**Job item**
Copy out each line below that has the word "yellow" in it.

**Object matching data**

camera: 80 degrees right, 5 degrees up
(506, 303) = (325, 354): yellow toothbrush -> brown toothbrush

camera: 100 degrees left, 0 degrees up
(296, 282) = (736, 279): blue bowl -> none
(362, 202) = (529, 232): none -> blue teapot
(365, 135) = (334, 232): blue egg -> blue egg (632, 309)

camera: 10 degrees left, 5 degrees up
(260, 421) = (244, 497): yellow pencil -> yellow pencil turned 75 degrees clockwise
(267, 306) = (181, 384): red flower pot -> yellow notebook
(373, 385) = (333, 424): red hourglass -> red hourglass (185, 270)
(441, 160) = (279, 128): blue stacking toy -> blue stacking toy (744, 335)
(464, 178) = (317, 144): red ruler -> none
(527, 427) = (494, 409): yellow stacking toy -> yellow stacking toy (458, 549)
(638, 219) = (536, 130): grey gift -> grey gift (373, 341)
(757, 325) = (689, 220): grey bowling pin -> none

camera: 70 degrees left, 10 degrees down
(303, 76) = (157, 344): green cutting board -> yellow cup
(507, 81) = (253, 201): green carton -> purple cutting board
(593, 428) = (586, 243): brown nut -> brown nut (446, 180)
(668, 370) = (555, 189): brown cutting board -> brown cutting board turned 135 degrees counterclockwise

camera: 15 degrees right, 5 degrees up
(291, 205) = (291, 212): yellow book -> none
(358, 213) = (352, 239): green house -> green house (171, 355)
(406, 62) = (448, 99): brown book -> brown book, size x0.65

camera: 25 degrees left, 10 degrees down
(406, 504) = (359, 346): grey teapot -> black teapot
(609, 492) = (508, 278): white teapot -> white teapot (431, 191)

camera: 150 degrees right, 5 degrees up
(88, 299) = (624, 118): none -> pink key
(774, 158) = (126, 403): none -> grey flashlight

**Answer section**
(506, 303) = (325, 354): yellow toothbrush -> brown toothbrush
(260, 421) = (244, 497): yellow pencil -> yellow pencil turned 75 degrees clockwise
(267, 306) = (181, 384): red flower pot -> yellow notebook
(527, 427) = (494, 409): yellow stacking toy -> yellow stacking toy (458, 549)
(303, 76) = (157, 344): green cutting board -> yellow cup
(291, 205) = (291, 212): yellow book -> none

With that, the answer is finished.